◆ About this task
Filter the material, keeping only lines with the word "black".

◆ Records shown
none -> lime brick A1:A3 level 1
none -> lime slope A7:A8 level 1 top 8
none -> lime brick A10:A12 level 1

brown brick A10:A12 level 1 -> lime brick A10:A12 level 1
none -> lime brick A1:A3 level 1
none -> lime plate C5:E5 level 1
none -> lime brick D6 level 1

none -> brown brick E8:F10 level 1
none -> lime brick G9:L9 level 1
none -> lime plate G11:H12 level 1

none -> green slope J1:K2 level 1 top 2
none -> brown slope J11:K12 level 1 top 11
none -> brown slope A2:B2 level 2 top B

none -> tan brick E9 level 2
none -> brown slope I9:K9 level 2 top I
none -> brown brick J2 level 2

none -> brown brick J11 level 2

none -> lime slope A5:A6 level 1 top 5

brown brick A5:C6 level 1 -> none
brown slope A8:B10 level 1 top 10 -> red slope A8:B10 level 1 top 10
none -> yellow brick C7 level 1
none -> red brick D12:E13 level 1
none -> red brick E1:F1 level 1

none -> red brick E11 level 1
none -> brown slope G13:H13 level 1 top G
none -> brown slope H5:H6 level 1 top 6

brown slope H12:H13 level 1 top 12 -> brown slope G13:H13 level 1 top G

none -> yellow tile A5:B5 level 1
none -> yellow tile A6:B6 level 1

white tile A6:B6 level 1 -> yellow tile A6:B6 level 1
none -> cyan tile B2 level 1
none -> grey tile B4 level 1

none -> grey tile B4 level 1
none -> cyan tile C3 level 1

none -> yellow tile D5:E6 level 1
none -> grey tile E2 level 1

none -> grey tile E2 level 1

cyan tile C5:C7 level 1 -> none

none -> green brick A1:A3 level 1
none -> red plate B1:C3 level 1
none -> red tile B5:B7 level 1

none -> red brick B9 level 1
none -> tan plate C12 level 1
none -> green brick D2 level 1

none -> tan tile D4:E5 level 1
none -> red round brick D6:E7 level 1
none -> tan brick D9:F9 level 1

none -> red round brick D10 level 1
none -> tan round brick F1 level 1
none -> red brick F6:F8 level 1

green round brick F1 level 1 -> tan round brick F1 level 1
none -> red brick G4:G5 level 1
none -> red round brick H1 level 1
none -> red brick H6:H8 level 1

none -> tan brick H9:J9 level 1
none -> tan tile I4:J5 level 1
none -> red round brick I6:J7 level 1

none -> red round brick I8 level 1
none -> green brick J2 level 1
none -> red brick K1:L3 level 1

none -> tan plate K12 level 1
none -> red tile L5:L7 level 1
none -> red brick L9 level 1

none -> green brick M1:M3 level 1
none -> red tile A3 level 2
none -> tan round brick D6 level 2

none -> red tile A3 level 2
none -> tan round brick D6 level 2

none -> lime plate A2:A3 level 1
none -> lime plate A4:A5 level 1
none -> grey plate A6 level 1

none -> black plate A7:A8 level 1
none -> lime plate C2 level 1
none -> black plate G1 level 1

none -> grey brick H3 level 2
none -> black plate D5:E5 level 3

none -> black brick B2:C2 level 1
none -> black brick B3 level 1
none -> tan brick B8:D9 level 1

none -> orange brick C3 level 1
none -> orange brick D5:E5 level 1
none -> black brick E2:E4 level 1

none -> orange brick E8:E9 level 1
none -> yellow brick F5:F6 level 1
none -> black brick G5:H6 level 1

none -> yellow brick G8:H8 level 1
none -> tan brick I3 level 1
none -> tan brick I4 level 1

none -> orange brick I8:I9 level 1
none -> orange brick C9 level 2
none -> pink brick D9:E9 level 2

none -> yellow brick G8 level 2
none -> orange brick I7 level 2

◆ Solution to the exercise
none -> black plate A7:A8 level 1
none -> black plate G1 level 1
none -> black plate D5:E5 level 3
none -> black brick B2:C2 level 1
none -> black brick B3 level 1
none -> black brick E2:E4 level 1
none -> black brick G5:H6 level 1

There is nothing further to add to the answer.